| MATERIAL SUPPLIED |

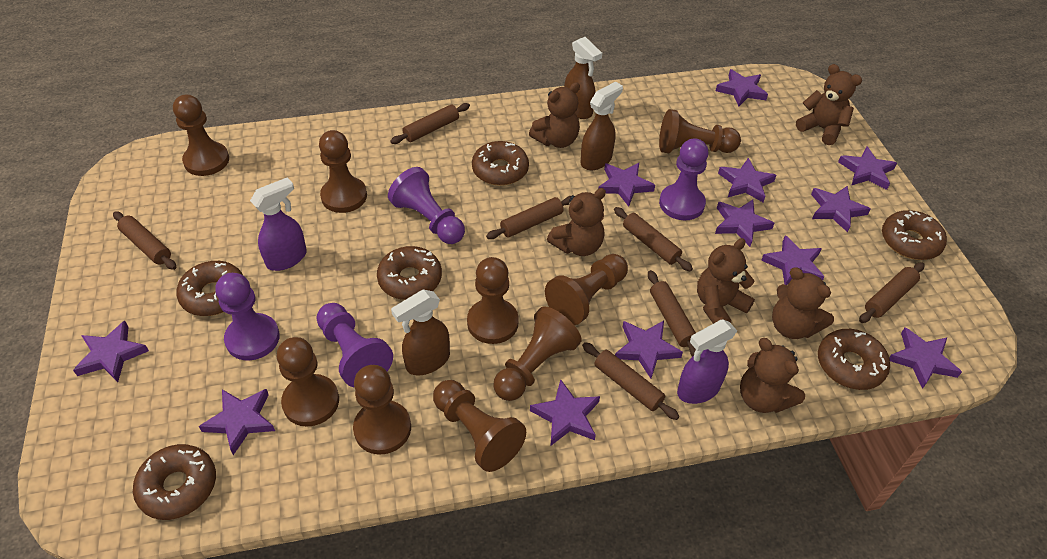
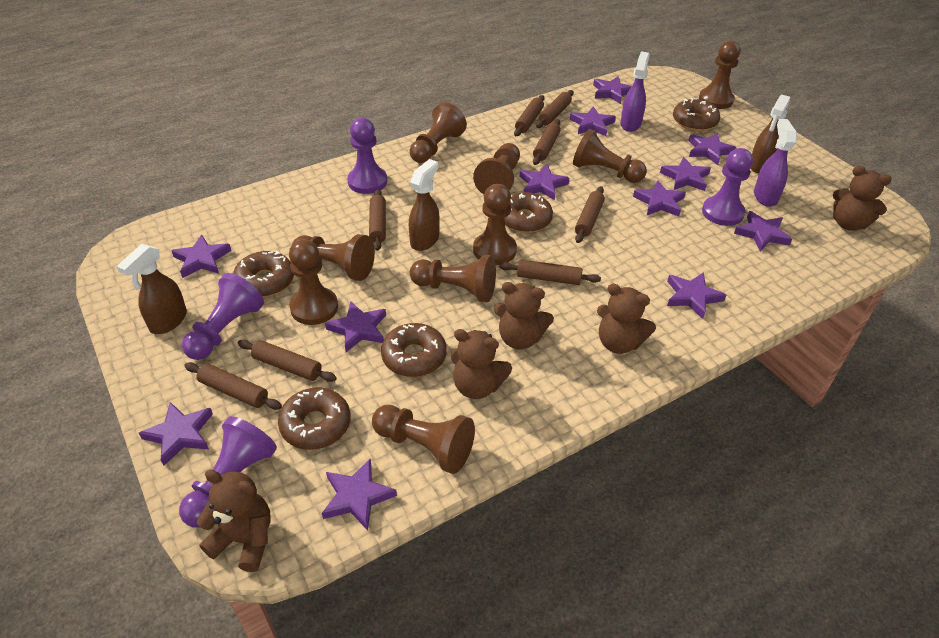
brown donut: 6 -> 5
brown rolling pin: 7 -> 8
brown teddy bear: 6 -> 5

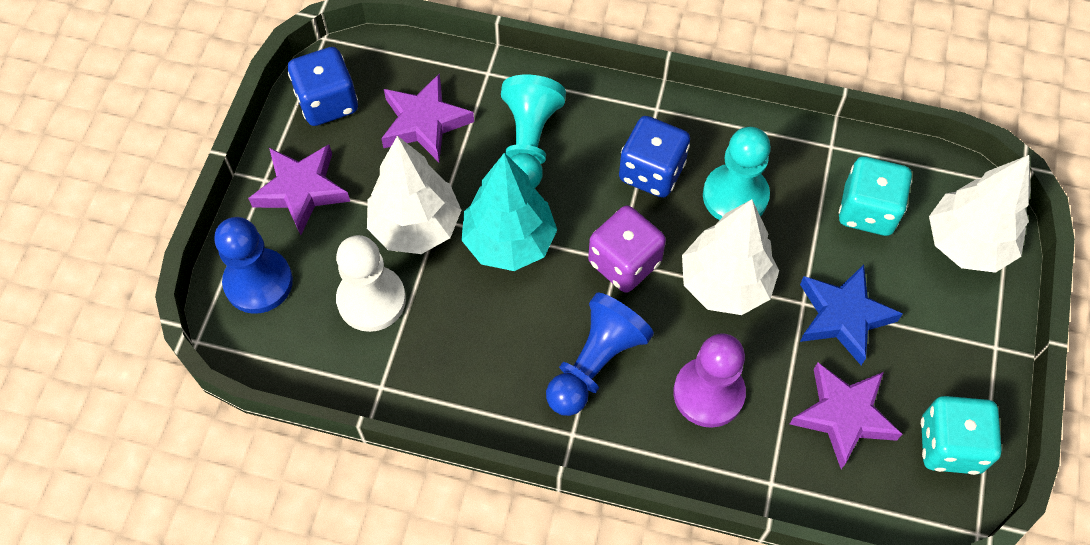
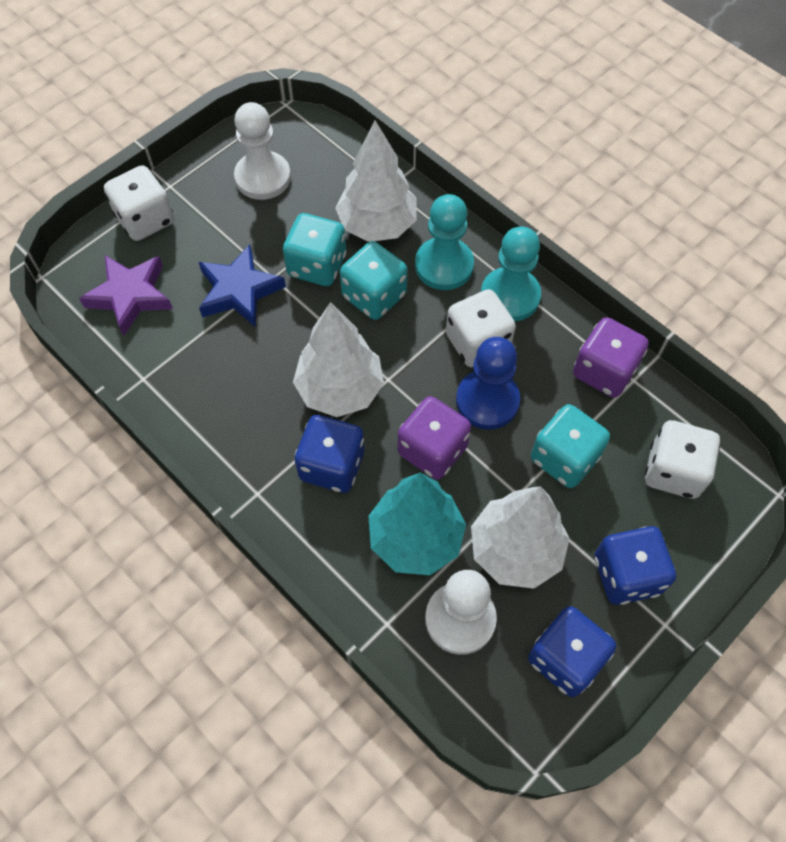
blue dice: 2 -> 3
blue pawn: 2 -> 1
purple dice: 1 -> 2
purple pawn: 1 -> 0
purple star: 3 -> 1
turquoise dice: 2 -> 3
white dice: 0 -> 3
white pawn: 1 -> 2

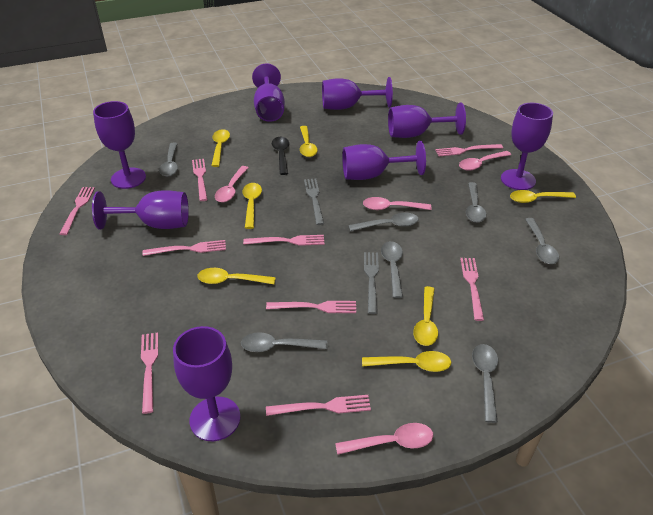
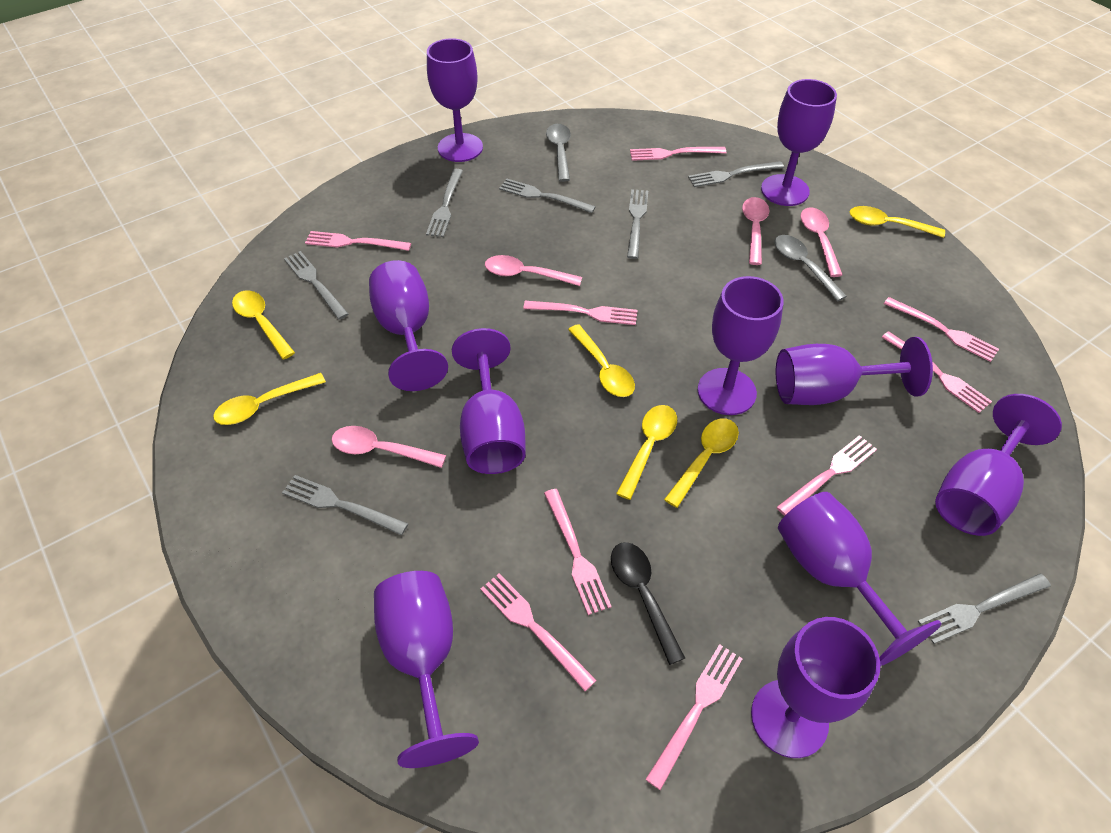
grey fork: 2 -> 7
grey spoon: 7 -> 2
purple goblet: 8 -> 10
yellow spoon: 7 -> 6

--

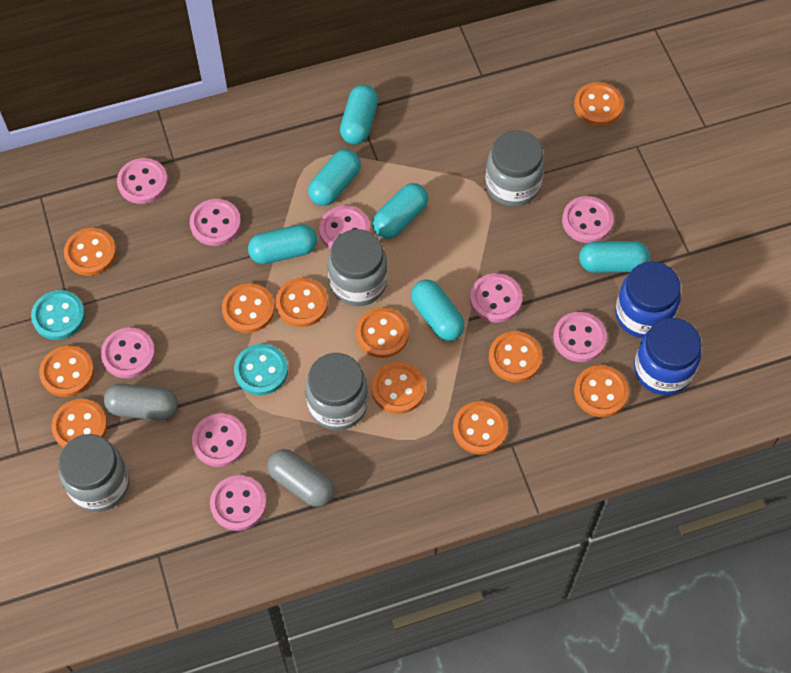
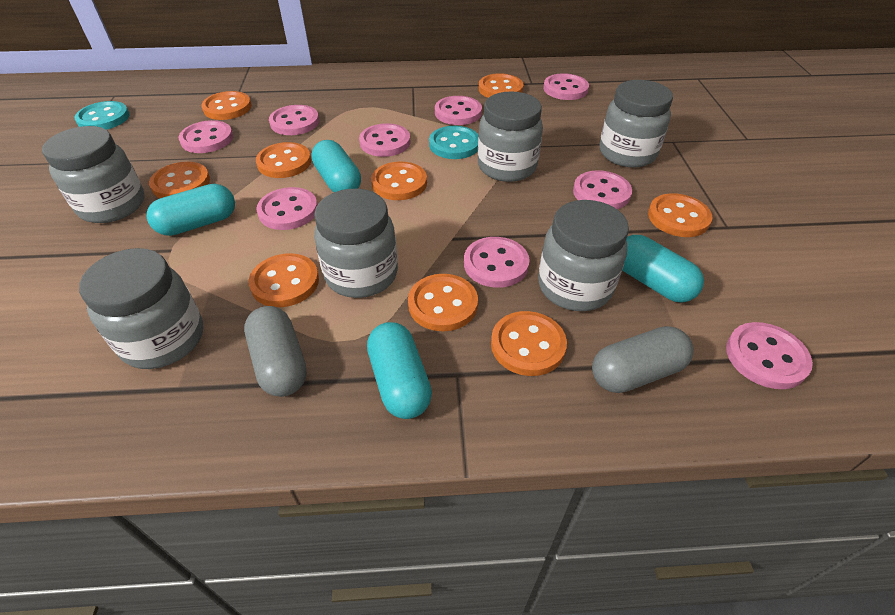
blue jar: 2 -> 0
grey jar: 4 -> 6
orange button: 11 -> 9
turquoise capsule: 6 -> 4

| GOAL OF THE EXERCISE |
From the listing above, copy every line where the string "grey" is found.

| OUTPUT FOR THIS EXERCISE |
grey fork: 2 -> 7
grey spoon: 7 -> 2
grey jar: 4 -> 6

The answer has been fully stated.